Available data.
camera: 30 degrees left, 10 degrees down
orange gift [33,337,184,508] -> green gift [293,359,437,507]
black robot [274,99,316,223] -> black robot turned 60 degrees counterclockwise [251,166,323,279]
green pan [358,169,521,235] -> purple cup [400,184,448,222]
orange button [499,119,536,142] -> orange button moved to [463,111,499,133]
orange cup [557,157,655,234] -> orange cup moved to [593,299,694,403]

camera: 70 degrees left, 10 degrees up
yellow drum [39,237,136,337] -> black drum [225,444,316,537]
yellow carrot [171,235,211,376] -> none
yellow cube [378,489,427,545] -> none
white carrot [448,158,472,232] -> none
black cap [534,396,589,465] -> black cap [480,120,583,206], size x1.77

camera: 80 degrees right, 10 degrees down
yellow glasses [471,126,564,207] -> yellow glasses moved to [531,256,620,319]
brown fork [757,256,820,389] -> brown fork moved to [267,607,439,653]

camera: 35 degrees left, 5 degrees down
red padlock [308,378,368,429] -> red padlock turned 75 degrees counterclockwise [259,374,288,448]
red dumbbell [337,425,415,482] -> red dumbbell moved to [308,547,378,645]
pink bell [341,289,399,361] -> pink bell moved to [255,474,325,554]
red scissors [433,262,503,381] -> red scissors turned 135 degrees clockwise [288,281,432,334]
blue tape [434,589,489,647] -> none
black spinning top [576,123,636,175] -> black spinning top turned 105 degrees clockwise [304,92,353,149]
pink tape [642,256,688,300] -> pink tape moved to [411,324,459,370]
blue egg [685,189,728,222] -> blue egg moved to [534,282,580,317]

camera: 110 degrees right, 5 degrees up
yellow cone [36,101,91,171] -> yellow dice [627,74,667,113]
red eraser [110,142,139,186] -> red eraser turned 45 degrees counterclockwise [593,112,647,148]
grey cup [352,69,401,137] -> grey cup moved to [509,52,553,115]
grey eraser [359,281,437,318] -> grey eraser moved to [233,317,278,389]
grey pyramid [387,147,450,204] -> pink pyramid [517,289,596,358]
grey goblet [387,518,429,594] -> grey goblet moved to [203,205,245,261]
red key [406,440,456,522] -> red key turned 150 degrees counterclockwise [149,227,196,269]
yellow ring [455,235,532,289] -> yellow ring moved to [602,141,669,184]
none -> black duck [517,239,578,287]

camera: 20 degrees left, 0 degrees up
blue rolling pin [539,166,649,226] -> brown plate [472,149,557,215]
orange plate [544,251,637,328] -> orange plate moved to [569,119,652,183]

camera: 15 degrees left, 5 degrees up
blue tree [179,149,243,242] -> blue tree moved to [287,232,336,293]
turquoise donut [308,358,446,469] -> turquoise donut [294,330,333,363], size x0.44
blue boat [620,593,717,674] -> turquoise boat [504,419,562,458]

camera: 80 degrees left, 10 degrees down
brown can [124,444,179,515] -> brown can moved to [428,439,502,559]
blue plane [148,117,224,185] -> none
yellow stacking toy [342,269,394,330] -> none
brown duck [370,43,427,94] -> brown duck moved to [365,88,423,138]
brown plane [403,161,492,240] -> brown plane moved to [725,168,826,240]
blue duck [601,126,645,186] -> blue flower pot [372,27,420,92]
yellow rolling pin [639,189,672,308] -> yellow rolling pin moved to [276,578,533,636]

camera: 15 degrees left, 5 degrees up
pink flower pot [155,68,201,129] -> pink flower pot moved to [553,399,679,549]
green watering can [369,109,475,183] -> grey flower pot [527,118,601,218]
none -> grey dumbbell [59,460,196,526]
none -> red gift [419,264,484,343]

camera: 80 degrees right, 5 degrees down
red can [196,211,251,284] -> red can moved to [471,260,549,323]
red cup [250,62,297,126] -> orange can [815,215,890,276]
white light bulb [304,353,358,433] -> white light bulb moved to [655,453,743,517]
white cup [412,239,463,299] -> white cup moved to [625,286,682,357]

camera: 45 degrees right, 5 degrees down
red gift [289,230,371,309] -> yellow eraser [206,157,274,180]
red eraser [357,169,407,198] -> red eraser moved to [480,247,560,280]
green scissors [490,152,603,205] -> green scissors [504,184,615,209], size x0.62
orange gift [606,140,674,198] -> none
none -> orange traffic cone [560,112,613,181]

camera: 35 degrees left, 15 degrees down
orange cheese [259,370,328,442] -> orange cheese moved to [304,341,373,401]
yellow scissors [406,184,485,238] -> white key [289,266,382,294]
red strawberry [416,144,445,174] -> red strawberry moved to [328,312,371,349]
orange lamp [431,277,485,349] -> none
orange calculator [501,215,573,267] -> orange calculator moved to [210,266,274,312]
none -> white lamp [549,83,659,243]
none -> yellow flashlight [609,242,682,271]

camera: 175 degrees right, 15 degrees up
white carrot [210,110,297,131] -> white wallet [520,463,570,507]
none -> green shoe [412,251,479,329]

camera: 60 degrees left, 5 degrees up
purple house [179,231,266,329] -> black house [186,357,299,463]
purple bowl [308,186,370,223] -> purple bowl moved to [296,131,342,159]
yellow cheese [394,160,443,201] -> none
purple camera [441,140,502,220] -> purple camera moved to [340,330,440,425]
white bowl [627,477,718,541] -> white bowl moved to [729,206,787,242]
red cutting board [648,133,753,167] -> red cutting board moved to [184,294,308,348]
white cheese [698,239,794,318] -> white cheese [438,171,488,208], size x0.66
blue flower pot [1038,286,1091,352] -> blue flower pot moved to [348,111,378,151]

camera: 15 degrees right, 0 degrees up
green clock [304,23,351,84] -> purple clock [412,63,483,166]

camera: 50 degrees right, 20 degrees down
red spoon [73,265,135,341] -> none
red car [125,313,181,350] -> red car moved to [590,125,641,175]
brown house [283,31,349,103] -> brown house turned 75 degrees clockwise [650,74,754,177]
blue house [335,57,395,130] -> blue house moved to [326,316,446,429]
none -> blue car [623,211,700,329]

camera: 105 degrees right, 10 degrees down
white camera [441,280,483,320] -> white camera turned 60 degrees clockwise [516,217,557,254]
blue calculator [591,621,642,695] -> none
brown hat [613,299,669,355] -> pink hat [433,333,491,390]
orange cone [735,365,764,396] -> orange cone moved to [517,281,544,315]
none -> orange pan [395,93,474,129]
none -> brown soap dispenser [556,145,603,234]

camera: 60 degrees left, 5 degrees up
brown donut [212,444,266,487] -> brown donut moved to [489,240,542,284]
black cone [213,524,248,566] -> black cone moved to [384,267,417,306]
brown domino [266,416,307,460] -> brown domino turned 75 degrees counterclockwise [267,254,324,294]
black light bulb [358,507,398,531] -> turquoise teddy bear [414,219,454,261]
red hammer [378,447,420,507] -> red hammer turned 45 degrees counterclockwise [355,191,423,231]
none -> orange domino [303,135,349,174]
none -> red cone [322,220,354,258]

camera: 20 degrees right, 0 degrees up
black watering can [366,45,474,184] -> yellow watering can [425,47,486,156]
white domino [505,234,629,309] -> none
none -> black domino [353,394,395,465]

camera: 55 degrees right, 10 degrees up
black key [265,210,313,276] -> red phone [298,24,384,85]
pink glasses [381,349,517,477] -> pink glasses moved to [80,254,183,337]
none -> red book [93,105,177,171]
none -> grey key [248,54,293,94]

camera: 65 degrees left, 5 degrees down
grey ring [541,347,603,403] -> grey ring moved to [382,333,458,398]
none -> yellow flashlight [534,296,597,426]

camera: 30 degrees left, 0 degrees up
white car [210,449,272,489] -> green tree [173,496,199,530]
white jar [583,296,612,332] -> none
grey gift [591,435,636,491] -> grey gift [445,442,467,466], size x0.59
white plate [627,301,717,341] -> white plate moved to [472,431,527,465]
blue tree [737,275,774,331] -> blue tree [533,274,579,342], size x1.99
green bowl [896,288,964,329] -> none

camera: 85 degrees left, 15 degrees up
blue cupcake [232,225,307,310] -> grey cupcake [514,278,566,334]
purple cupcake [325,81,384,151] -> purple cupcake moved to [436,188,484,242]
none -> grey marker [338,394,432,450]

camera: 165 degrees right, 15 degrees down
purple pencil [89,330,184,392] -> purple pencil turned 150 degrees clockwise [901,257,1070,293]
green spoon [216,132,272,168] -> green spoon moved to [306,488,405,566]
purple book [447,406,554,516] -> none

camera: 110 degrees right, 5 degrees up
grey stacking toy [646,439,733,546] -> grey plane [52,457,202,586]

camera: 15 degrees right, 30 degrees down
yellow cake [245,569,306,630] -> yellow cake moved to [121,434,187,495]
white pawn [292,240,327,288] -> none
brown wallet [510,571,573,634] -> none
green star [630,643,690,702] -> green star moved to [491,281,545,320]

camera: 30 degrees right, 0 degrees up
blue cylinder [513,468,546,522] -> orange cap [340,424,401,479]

Exercise description. Find the word "domino" in the data and copy out each line where it turns up.

Written solution.
brown domino [266,416,307,460] -> brown domino turned 75 degrees counterclockwise [267,254,324,294]
none -> orange domino [303,135,349,174]
white domino [505,234,629,309] -> none
none -> black domino [353,394,395,465]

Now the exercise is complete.